Spatial reasoning data
• • • • • • •
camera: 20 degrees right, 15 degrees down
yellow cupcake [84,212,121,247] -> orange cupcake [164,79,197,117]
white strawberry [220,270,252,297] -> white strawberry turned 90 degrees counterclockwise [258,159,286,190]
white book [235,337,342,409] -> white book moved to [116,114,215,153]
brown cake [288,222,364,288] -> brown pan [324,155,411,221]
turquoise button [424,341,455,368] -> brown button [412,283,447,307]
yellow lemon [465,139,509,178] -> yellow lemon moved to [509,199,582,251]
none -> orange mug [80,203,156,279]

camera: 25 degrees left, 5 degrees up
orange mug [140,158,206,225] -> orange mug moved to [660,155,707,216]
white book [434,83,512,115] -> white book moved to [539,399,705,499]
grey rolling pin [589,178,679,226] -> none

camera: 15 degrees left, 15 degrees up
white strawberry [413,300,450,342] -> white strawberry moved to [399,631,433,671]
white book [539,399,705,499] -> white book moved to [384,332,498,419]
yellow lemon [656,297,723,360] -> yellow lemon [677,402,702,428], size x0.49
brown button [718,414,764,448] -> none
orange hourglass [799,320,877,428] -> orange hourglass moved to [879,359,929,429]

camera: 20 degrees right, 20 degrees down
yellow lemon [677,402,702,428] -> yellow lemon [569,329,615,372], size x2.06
• • • • • • •
## AIM OF THE EXERCISE:
Extract the entries above verbatim.

## WRITTEN RESPONSE:
camera: 20 degrees right, 15 degrees down
yellow cupcake [84,212,121,247] -> orange cupcake [164,79,197,117]
white strawberry [220,270,252,297] -> white strawberry turned 90 degrees counterclockwise [258,159,286,190]
white book [235,337,342,409] -> white book moved to [116,114,215,153]
brown cake [288,222,364,288] -> brown pan [324,155,411,221]
turquoise button [424,341,455,368] -> brown button [412,283,447,307]
yellow lemon [465,139,509,178] -> yellow lemon moved to [509,199,582,251]
none -> orange mug [80,203,156,279]

camera: 25 degrees left, 5 degrees up
orange mug [140,158,206,225] -> orange mug moved to [660,155,707,216]
white book [434,83,512,115] -> white book moved to [539,399,705,499]
grey rolling pin [589,178,679,226] -> none

camera: 15 degrees left, 15 degrees up
white strawberry [413,300,450,342] -> white strawberry moved to [399,631,433,671]
white book [539,399,705,499] -> white book moved to [384,332,498,419]
yellow lemon [656,297,723,360] -> yellow lemon [677,402,702,428], size x0.49
brown button [718,414,764,448] -> none
orange hourglass [799,320,877,428] -> orange hourglass moved to [879,359,929,429]

camera: 20 degrees right, 20 degrees down
yellow lemon [677,402,702,428] -> yellow lemon [569,329,615,372], size x2.06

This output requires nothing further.